- Task to carry out
From the records below, output exactly the lines running from the line containing "D202: schottky SS34" through the line containing "C206: 1uF (plus", and no others.

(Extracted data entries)
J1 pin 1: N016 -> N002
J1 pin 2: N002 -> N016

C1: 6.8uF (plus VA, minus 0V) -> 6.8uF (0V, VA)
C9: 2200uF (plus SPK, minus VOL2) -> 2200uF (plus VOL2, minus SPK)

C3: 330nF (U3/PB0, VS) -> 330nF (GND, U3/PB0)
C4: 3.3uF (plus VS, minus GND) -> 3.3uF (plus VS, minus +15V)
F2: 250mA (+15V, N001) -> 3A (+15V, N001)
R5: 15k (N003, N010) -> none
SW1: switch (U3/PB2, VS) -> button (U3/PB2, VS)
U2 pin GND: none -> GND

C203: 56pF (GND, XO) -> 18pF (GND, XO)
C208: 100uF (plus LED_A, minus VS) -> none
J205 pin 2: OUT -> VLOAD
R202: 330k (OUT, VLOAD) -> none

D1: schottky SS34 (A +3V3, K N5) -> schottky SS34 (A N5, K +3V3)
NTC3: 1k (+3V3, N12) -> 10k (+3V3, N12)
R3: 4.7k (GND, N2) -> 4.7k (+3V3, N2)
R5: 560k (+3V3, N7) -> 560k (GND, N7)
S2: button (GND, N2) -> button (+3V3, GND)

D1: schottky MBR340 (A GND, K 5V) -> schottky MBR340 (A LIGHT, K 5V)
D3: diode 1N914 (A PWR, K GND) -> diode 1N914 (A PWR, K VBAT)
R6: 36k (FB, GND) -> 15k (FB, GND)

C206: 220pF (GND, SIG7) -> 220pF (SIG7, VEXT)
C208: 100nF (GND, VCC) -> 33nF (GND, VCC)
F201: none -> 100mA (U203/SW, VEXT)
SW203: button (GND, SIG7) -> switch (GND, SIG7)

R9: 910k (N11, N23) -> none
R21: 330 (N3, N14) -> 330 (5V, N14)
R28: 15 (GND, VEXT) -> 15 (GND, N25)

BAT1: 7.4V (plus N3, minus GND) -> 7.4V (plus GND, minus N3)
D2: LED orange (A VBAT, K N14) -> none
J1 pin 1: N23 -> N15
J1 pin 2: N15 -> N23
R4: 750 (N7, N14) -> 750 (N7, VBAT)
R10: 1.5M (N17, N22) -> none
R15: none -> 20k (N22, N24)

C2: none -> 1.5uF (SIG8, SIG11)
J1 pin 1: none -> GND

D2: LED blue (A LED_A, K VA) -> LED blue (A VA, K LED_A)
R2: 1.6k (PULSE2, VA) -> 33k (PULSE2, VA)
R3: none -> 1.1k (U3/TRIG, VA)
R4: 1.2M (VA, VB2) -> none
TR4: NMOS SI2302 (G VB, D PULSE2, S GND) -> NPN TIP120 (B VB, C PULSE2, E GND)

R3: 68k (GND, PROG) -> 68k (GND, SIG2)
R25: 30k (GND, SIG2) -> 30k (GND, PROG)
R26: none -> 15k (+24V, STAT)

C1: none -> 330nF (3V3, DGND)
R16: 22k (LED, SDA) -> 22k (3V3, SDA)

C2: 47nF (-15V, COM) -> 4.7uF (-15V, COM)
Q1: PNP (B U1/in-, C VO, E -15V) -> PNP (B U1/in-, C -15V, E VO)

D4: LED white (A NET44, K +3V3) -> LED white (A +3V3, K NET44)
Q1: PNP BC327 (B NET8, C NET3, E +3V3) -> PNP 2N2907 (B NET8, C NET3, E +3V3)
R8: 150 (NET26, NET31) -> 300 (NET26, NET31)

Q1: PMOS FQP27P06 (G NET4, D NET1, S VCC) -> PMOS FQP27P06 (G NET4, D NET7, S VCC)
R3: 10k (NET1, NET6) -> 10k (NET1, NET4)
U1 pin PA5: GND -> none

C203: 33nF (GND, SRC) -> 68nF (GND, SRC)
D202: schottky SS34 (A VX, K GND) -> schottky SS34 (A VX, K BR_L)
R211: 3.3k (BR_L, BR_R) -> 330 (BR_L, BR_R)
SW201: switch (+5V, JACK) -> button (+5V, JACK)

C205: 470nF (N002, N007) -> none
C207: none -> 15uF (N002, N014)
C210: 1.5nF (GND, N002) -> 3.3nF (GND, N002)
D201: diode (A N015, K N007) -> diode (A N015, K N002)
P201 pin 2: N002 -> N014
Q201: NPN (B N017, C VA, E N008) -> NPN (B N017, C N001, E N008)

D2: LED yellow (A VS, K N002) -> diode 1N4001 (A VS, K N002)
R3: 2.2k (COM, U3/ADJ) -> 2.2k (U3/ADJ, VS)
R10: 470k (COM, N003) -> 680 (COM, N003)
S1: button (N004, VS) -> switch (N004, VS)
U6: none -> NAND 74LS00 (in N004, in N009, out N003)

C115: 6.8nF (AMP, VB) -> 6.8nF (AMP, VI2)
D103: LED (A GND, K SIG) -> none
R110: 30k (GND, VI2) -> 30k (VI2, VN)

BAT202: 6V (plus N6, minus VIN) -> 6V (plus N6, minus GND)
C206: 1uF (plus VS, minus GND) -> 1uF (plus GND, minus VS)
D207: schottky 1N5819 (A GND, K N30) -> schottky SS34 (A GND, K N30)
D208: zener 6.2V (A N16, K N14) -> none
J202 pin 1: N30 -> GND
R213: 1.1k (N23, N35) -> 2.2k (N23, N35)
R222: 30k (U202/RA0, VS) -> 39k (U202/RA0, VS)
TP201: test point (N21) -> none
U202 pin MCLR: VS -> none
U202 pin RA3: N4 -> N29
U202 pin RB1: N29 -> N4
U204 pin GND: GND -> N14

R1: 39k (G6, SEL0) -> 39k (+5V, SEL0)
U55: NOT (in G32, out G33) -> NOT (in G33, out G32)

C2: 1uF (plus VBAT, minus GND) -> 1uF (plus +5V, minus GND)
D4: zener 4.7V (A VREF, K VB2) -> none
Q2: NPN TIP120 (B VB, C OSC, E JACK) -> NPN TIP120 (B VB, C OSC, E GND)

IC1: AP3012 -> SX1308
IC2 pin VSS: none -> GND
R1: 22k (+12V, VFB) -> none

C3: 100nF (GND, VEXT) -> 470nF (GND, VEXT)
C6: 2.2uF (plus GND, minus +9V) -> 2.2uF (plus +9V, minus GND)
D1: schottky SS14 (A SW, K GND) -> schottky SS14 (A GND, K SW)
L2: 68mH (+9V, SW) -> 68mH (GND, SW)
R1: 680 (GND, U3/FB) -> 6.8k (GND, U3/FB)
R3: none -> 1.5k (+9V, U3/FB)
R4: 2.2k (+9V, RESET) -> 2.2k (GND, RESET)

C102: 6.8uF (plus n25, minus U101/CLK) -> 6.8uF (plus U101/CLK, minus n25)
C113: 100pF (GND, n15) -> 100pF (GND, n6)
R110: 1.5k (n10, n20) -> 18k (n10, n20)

- Written response
D202: schottky SS34 (A VX, K GND) -> schottky SS34 (A VX, K BR_L)
R211: 3.3k (BR_L, BR_R) -> 330 (BR_L, BR_R)
SW201: switch (+5V, JACK) -> button (+5V, JACK)

C205: 470nF (N002, N007) -> none
C207: none -> 15uF (N002, N014)
C210: 1.5nF (GND, N002) -> 3.3nF (GND, N002)
D201: diode (A N015, K N007) -> diode (A N015, K N002)
P201 pin 2: N002 -> N014
Q201: NPN (B N017, C VA, E N008) -> NPN (B N017, C N001, E N008)

D2: LED yellow (A VS, K N002) -> diode 1N4001 (A VS, K N002)
R3: 2.2k (COM, U3/ADJ) -> 2.2k (U3/ADJ, VS)
R10: 470k (COM, N003) -> 680 (COM, N003)
S1: button (N004, VS) -> switch (N004, VS)
U6: none -> NAND 74LS00 (in N004, in N009, out N003)

C115: 6.8nF (AMP, VB) -> 6.8nF (AMP, VI2)
D103: LED (A GND, K SIG) -> none
R110: 30k (GND, VI2) -> 30k (VI2, VN)

BAT202: 6V (plus N6, minus VIN) -> 6V (plus N6, minus GND)
C206: 1uF (plus VS, minus GND) -> 1uF (plus GND, minus VS)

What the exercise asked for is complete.